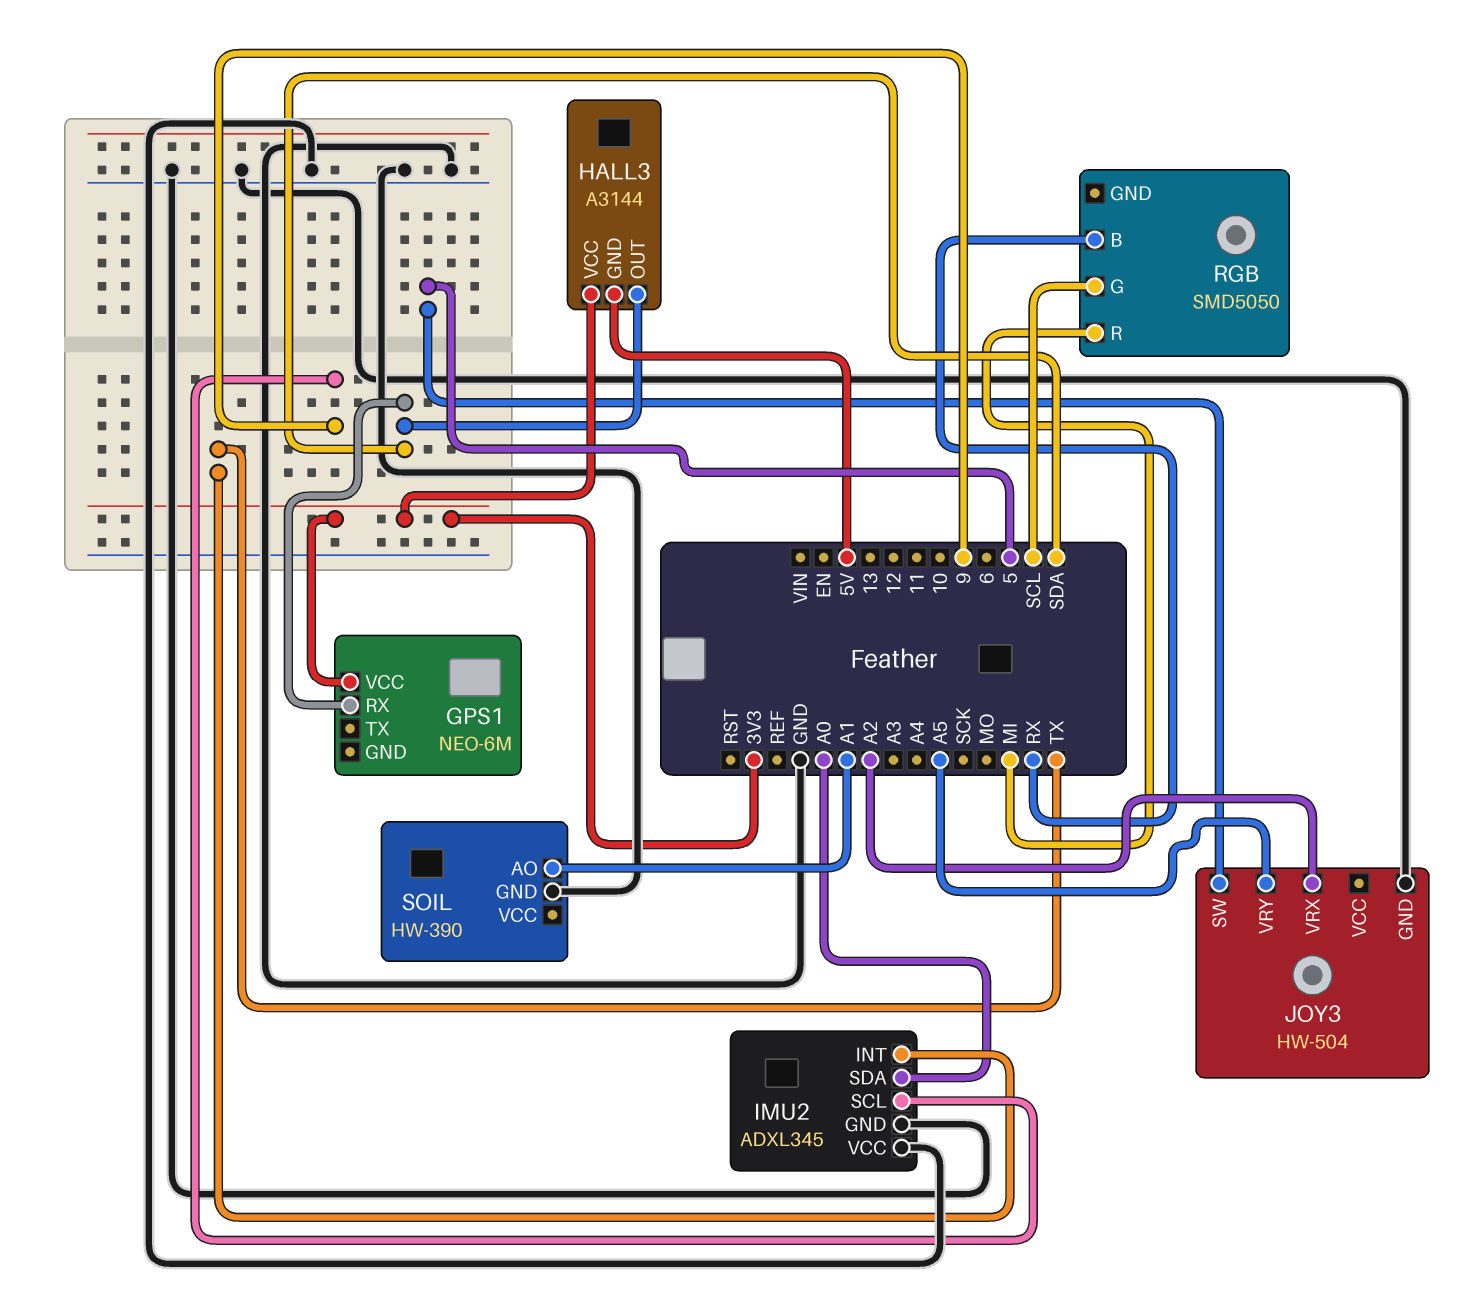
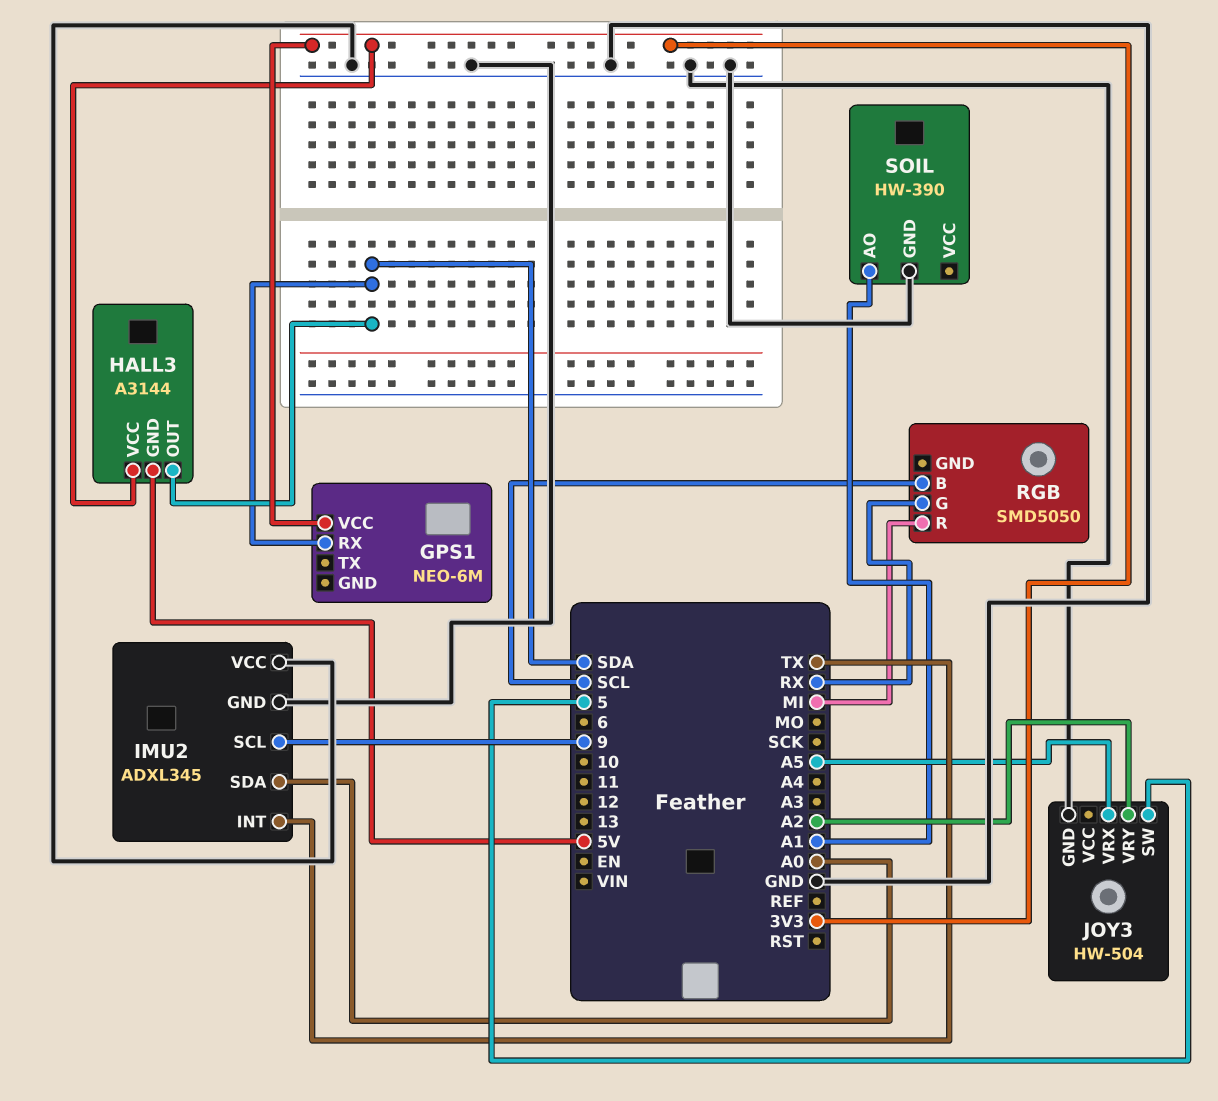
JOY3 pin VRX: A2 -> A5
JOY3 pin VRY: A5 -> A2
RGB pin B: RX -> SCL
RGB pin G: SCL -> RX

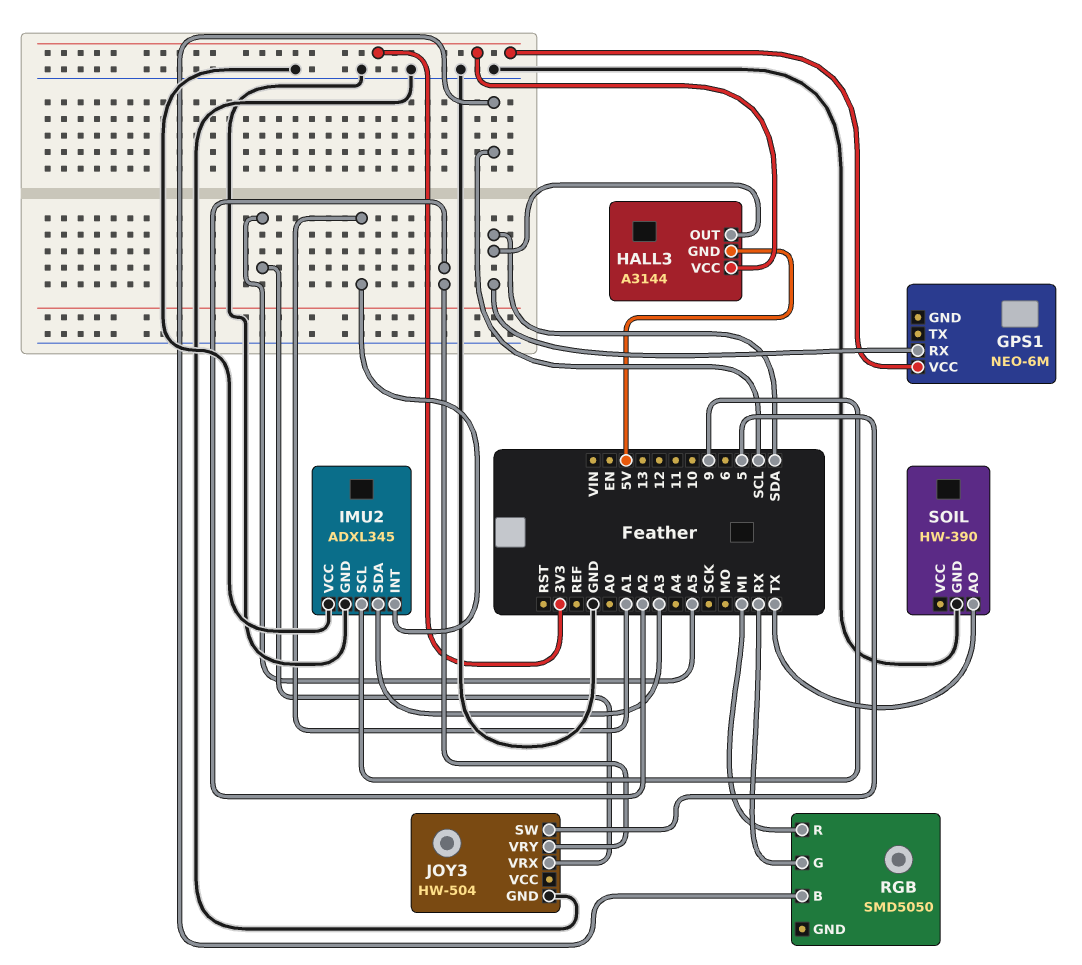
IMU2 pin INT: TX -> A1
IMU2 pin SDA: A0 -> A3
SOIL pin AO: A1 -> TX

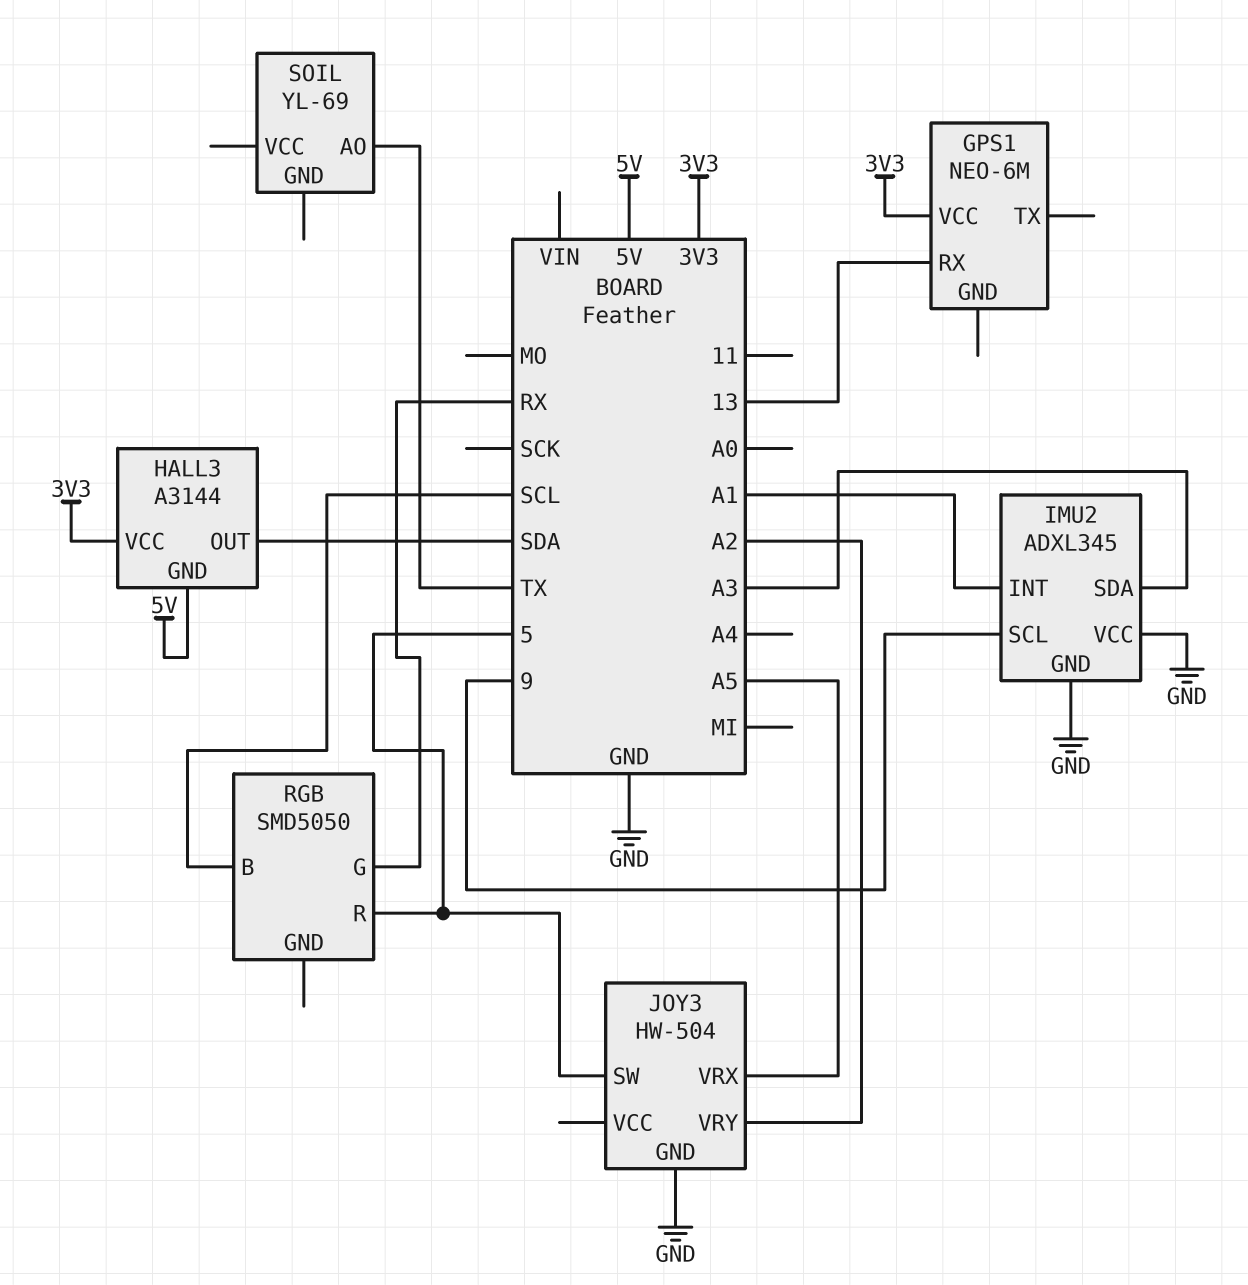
GPS1 pin RX: SDA -> 13
RGB pin R: MI -> 5
SOIL: HW-390 -> YL-69
SOIL pin GND: GND -> none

Assignment: Go to the line in the listing above that has "RGB pin R: MI -> 5" in it. Set down that line and each one after it, exactly.

Answer space:
RGB pin R: MI -> 5
SOIL: HW-390 -> YL-69
SOIL pin GND: GND -> none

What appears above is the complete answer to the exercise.